EXERCISE DIRECTIONS — The records follow. Transcribe only the lines from the line containing "appeared,,,ruban adhésif [noir]" through the end, both ends included, and leave out the pictures.

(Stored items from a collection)
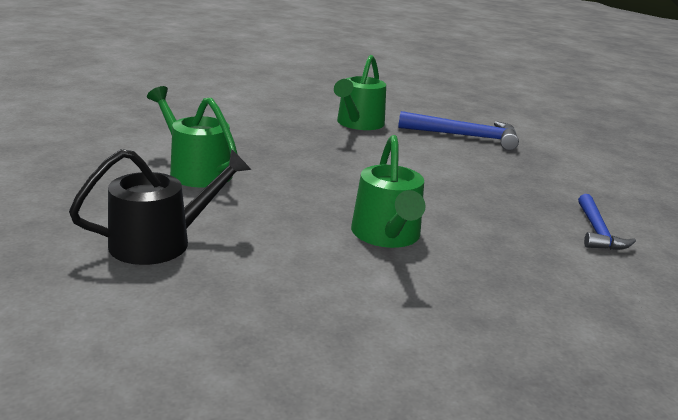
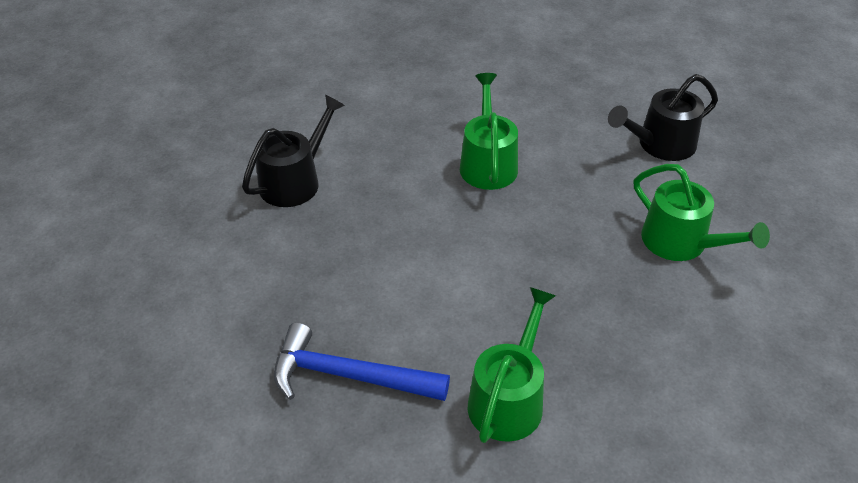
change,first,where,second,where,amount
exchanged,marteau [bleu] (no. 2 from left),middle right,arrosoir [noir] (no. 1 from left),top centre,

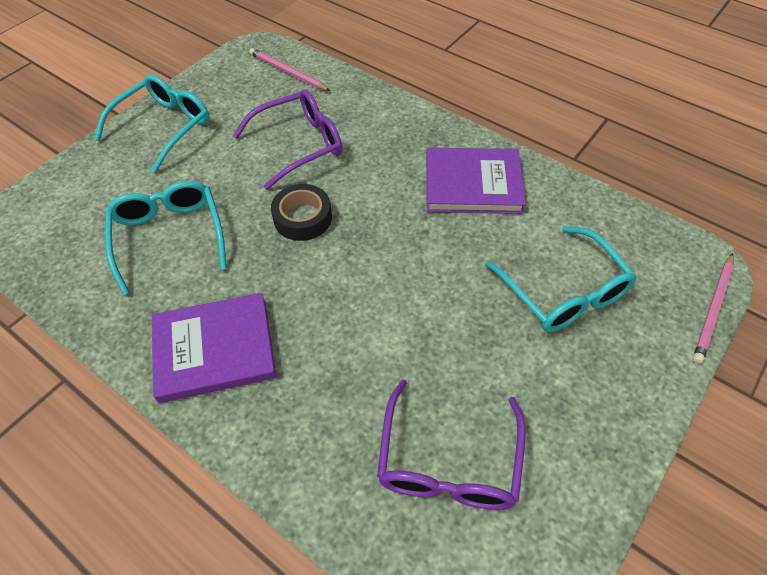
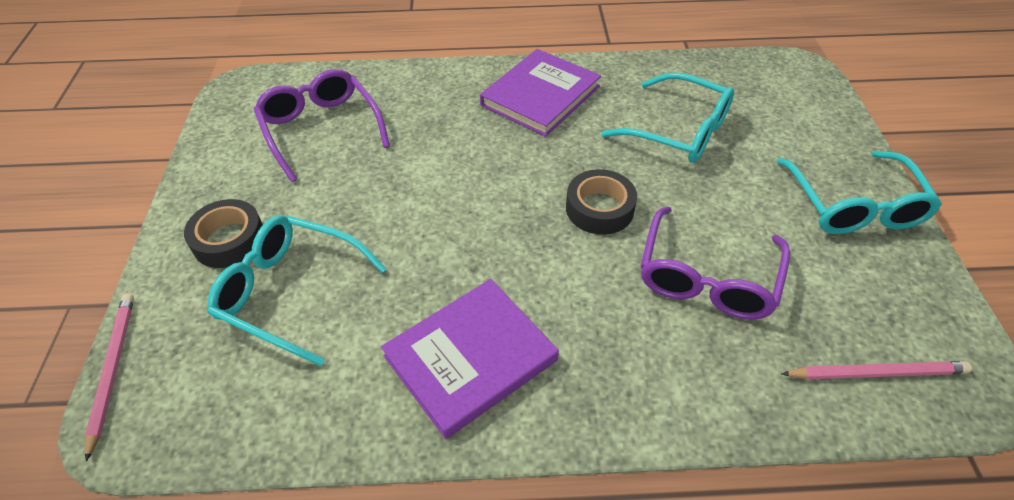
change,first,where,second,where,amount
appeared,,,ruban adhésif [noir] (no. 1 from left),middle left,

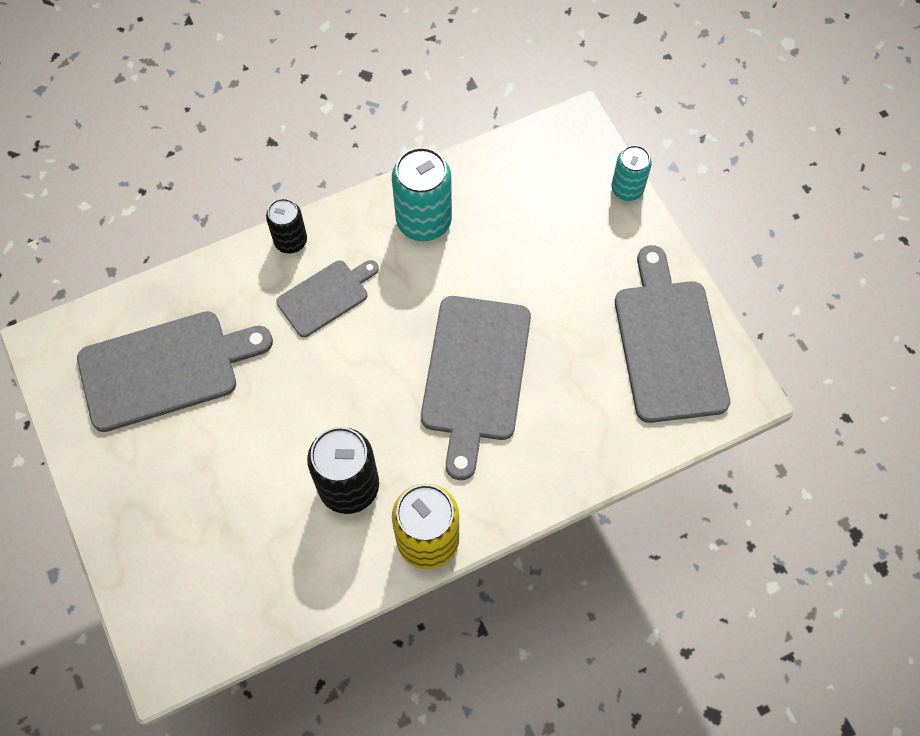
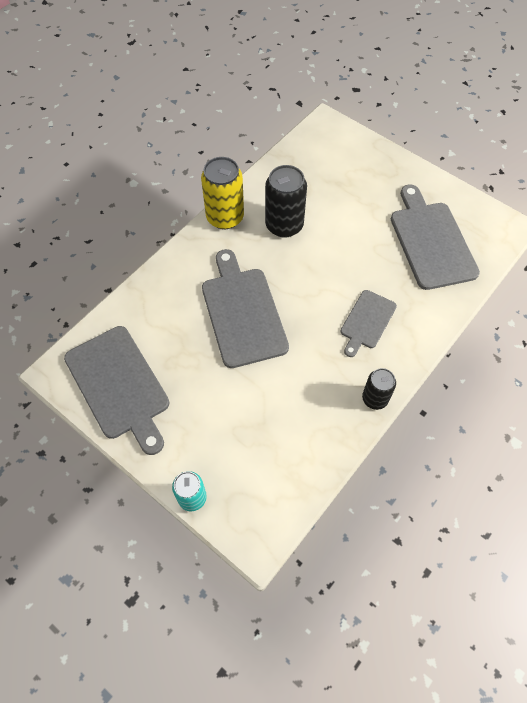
change,first,where,second,where,amount
missing,canette [turquoise] (no. 1 from left),top centre,,,
relocated,canette [noir] (no. 1 from left in the first image),top left,canette [noir] (no. 2 from left),middle right,
spun,planche à découper [gris] (no. 1 from left in the first image),middle left,planche à découper [gris] (no. 4 from left),middle right,120 degrees clockwise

SOLUTION FOR THIS PROBLEM —
appeared,,,ruban adhésif [noir] (no. 1 from left),middle left,

change,first,where,second,where,amount
missing,canette [turquoise] (no. 1 from left),top centre,,,
relocated,canette [noir] (no. 1 from left in the first image),top left,canette [noir] (no. 2 from left),middle right,
spun,planche à découper [gris] (no. 1 from left in the first image),middle left,planche à découper [gris] (no. 4 from left),middle right,120 degrees clockwise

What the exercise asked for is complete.